**Exercise prompt:** Every line of the records below that has the word "battery" should be copied.

**Extracted material:**

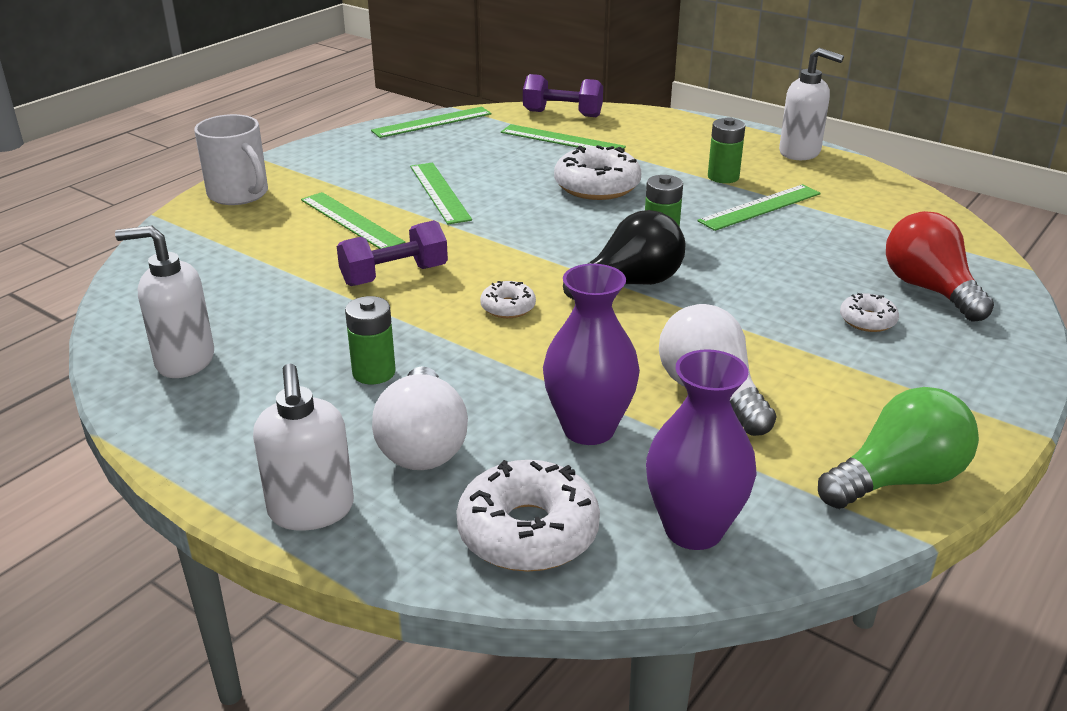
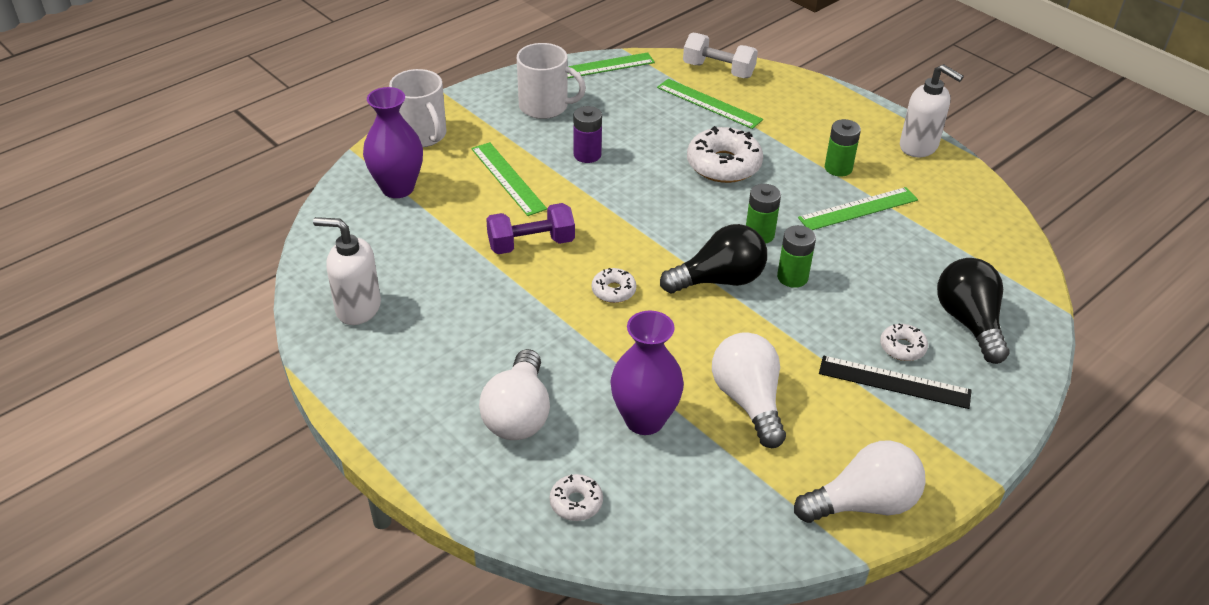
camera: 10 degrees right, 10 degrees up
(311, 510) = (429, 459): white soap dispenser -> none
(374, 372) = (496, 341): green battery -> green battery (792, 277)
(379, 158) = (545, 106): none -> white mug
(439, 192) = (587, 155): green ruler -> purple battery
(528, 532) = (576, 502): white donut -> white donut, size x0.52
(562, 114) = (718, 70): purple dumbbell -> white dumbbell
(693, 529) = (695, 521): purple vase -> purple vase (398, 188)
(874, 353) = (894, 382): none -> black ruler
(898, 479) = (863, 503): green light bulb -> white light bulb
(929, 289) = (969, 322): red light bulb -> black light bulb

==

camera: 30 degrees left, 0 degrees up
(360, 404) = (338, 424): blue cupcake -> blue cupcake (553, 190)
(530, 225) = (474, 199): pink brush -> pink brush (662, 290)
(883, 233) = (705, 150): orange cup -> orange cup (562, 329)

**Exercise result:**
(374, 372) = (496, 341): green battery -> green battery (792, 277)
(439, 192) = (587, 155): green ruler -> purple battery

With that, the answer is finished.